● Material to process:
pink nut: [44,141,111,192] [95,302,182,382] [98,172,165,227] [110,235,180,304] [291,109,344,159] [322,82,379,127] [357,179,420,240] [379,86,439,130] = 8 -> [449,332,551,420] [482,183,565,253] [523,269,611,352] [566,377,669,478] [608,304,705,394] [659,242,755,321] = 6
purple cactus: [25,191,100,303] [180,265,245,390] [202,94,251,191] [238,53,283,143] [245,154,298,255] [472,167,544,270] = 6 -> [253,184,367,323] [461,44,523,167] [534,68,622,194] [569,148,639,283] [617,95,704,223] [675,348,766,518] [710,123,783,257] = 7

* * *

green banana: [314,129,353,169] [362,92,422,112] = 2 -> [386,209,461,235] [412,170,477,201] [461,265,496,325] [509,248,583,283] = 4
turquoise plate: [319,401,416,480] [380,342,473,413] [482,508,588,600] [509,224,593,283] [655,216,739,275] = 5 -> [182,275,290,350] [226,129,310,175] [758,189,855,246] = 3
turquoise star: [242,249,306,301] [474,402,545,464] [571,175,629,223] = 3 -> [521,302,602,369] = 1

--

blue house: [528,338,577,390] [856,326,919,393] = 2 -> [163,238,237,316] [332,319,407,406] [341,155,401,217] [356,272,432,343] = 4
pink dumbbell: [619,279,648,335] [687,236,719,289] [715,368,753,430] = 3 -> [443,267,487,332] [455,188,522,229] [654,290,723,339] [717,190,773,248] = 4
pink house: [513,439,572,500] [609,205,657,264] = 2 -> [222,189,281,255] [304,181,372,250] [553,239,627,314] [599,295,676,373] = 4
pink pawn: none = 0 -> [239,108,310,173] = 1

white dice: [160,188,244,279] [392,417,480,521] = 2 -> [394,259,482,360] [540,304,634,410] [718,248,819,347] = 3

● Your goal: Where the listing above has a line with "blue house: [528,338,577,390]", start there, and output every line exactly through the line with "pink pawn: none = 0 -> [239,108,310,173] = 1", which is also included.

● Exercise response:
blue house: [528,338,577,390] [856,326,919,393] = 2 -> [163,238,237,316] [332,319,407,406] [341,155,401,217] [356,272,432,343] = 4
pink dumbbell: [619,279,648,335] [687,236,719,289] [715,368,753,430] = 3 -> [443,267,487,332] [455,188,522,229] [654,290,723,339] [717,190,773,248] = 4
pink house: [513,439,572,500] [609,205,657,264] = 2 -> [222,189,281,255] [304,181,372,250] [553,239,627,314] [599,295,676,373] = 4
pink pawn: none = 0 -> [239,108,310,173] = 1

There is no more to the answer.